> _Records shown_
◆ ◆ ◆

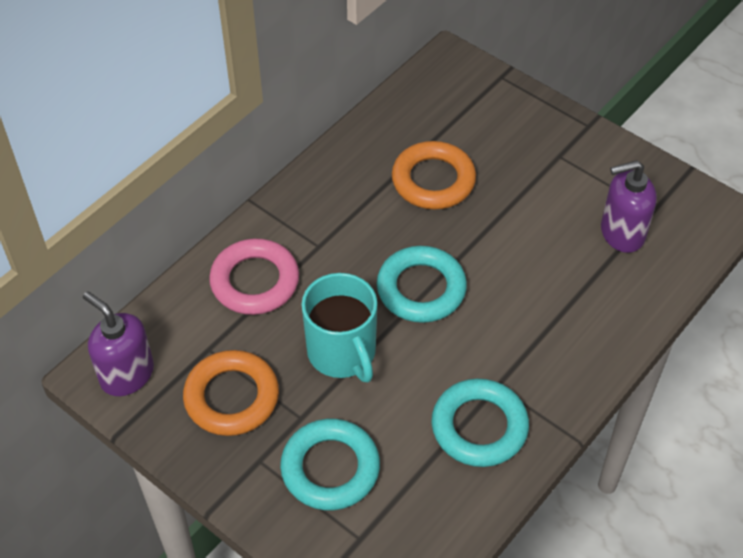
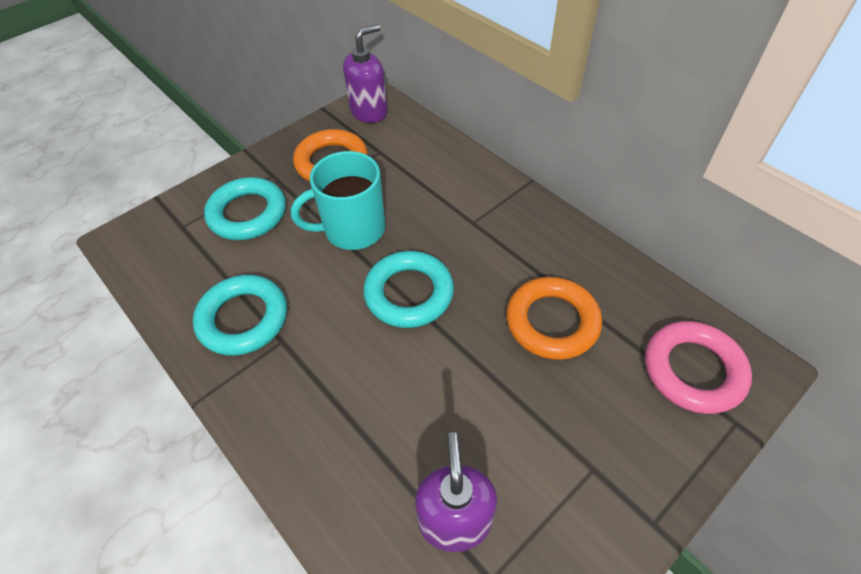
camera: 100 degrees right, 0 degrees up
(255, 281) = (440, 179): pink ring -> pink ring (693, 370)

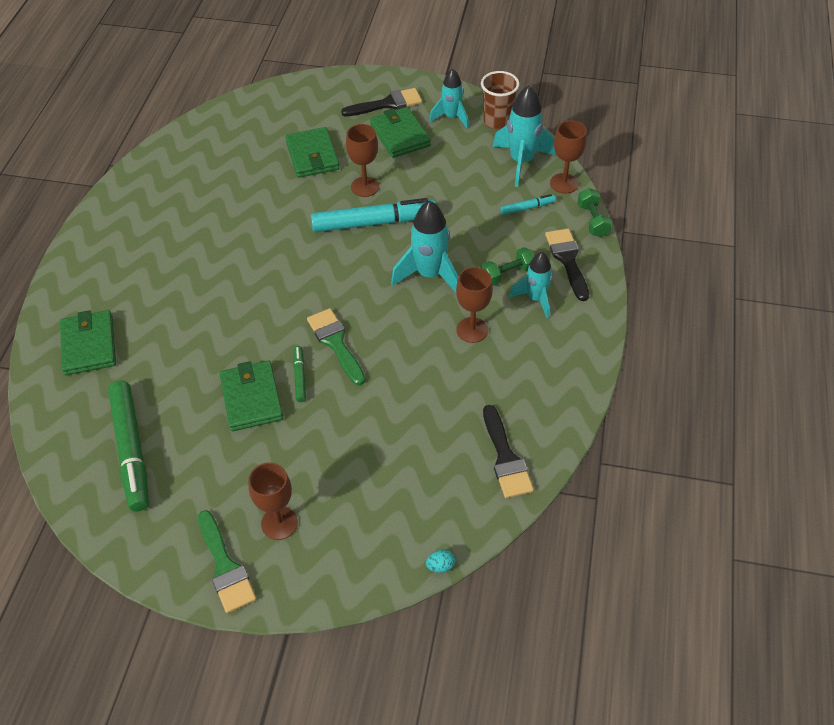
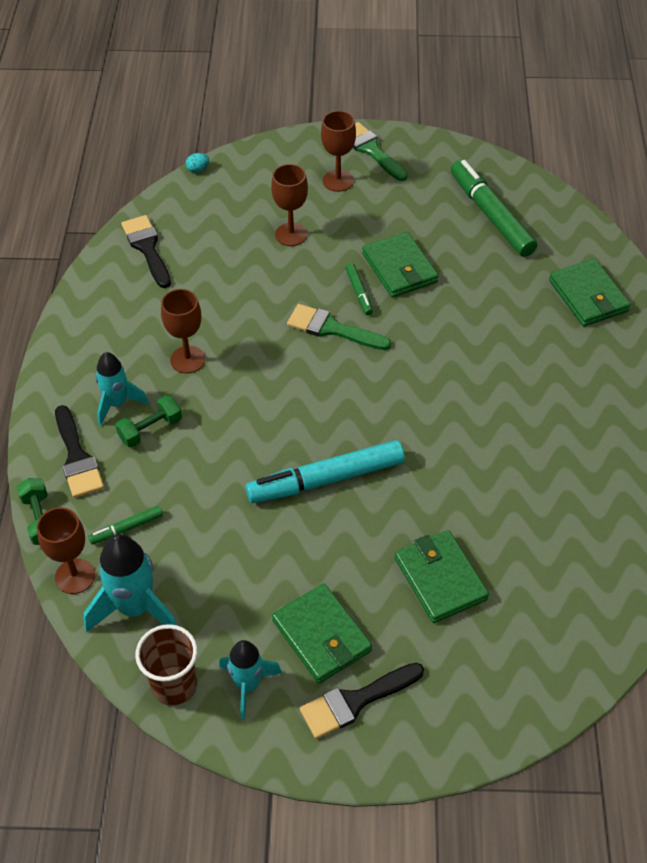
camera: 170 degrees right, 0 degrees up
(336, 343) = (332, 329): green brush -> green brush turned 150 degrees clockwise
(365, 187) = (351, 534): brown goblet -> brown goblet (291, 234)
(429, 275) = (244, 417): turquoise rocket -> none
(527, 208) = (127, 528): turquoise marker -> green marker

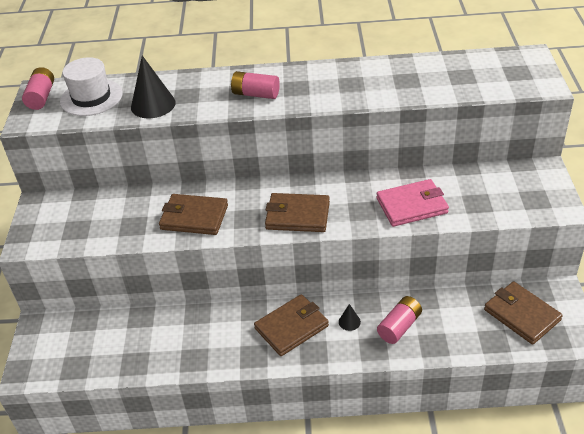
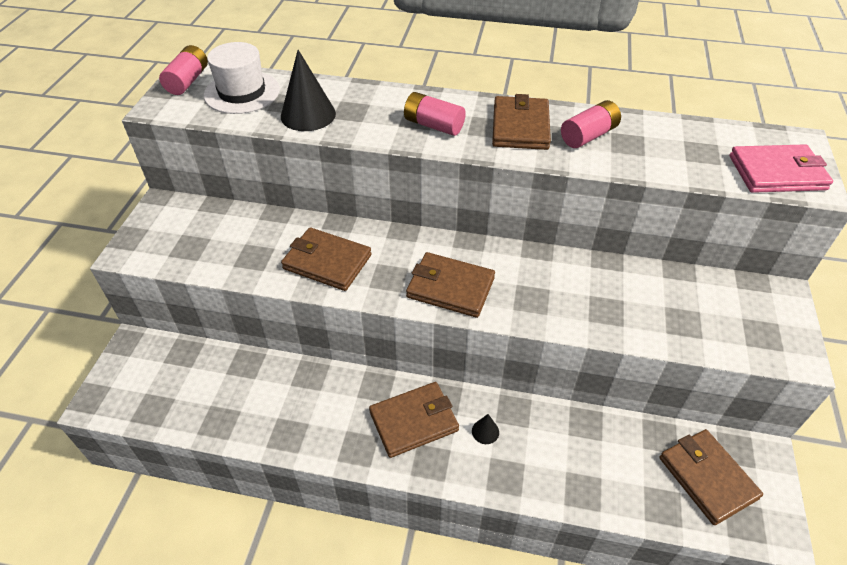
camera: 10 degrees right, 5 degrees up
(323, 83) = (520, 127): none -> brown wallet
(399, 326) = (545, 454): pink battery -> pink battery (588, 136)
(412, 206) = (597, 306): pink wallet -> pink wallet (777, 173)

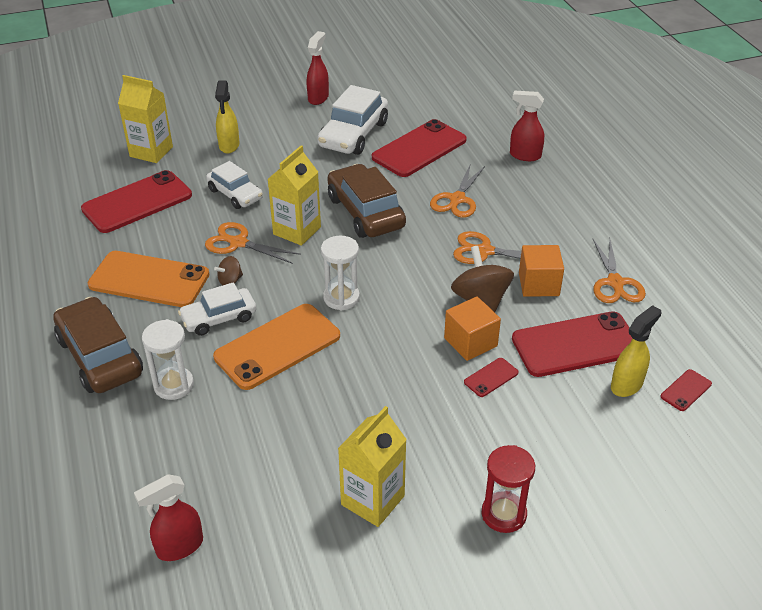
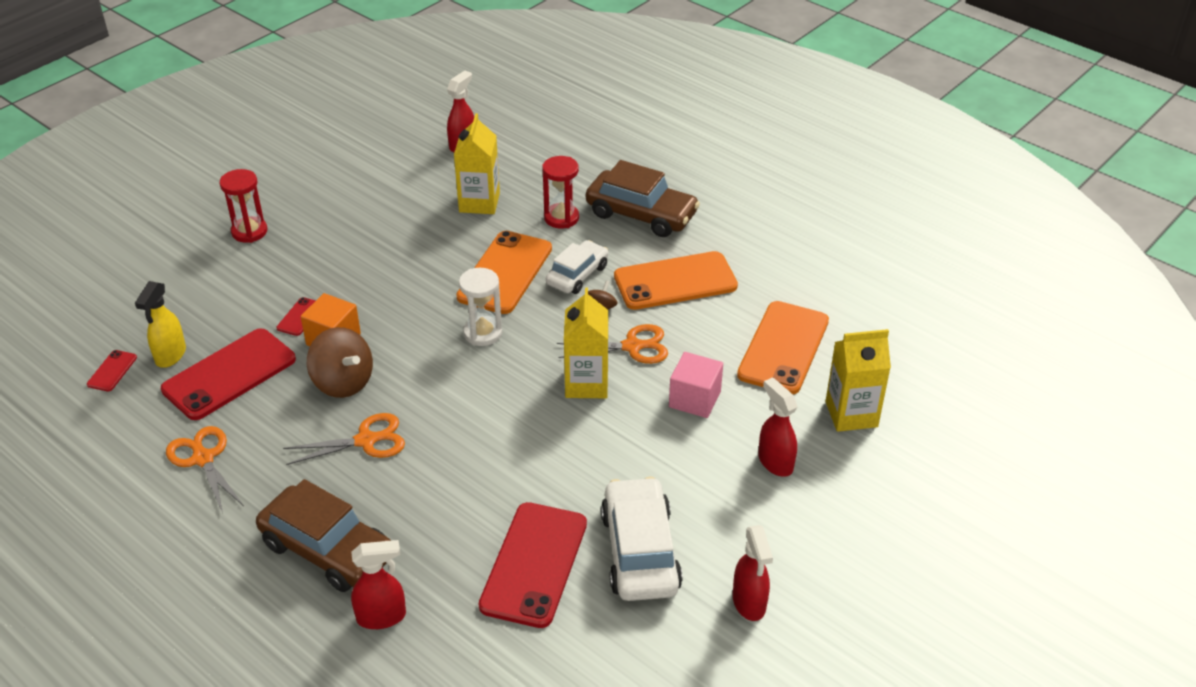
camera: 150 degrees right, 0 degrees up
(137, 202) = (783, 348): red phone -> orange phone
(174, 385) = (561, 218): white hourglass -> red hourglass
(229, 146) = (775, 462): yellow spray bottle -> red spray bottle
(235, 194) = (694, 399): white car -> pink cube
(365, 212) = (531, 436): brown car -> brown car (328, 550)
(372, 500) = (351, 207): yellow carton -> yellow carton (479, 202)
(457, 199) = (435, 499): orange scissors -> none
(538, 284) = (289, 424): orange cube -> none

◆ ◆ ◆

> _Exercise details_
Please reproduce the material above word for word, without its images.

> _Answer for this exercise_
camera: 100 degrees right, 0 degrees up
(255, 281) = (440, 179): pink ring -> pink ring (693, 370)

camera: 170 degrees right, 0 degrees up
(336, 343) = (332, 329): green brush -> green brush turned 150 degrees clockwise
(365, 187) = (351, 534): brown goblet -> brown goblet (291, 234)
(429, 275) = (244, 417): turquoise rocket -> none
(527, 208) = (127, 528): turquoise marker -> green marker

camera: 10 degrees right, 5 degrees up
(323, 83) = (520, 127): none -> brown wallet
(399, 326) = (545, 454): pink battery -> pink battery (588, 136)
(412, 206) = (597, 306): pink wallet -> pink wallet (777, 173)

camera: 150 degrees right, 0 degrees up
(137, 202) = (783, 348): red phone -> orange phone
(174, 385) = (561, 218): white hourglass -> red hourglass
(229, 146) = (775, 462): yellow spray bottle -> red spray bottle
(235, 194) = (694, 399): white car -> pink cube
(365, 212) = (531, 436): brown car -> brown car (328, 550)
(372, 500) = (351, 207): yellow carton -> yellow carton (479, 202)
(457, 199) = (435, 499): orange scissors -> none
(538, 284) = (289, 424): orange cube -> none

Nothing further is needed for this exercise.